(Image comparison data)
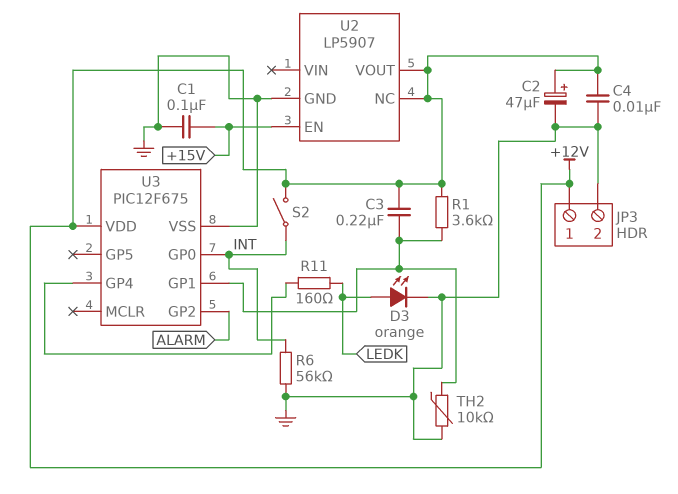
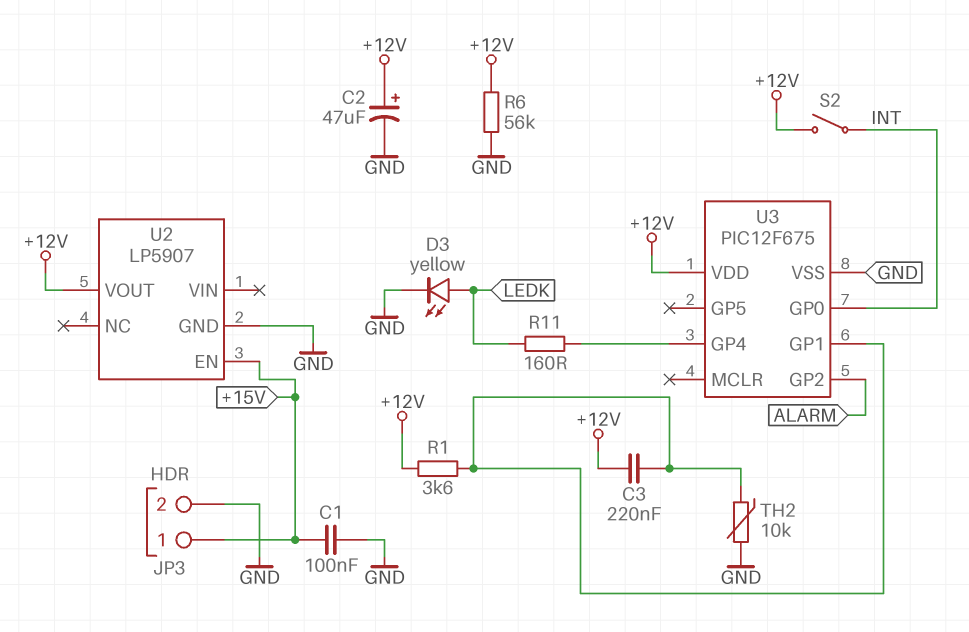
C4: 10nF (+12V, GND) -> none
D3: LED orange (A LEDK, K GND) -> LED yellow (A LEDK, K GND)
JP3 pin 1: +12V -> +15V
R6: 56k (GND, INT) -> 56k (+12V, GND)
U2 pin NC: +12V -> none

Required action — Print every record above exactly as written, leaving out the pictures.

Answer space —
C4: 10nF (+12V, GND) -> none
D3: LED orange (A LEDK, K GND) -> LED yellow (A LEDK, K GND)
JP3 pin 1: +12V -> +15V
R6: 56k (GND, INT) -> 56k (+12V, GND)
U2 pin NC: +12V -> none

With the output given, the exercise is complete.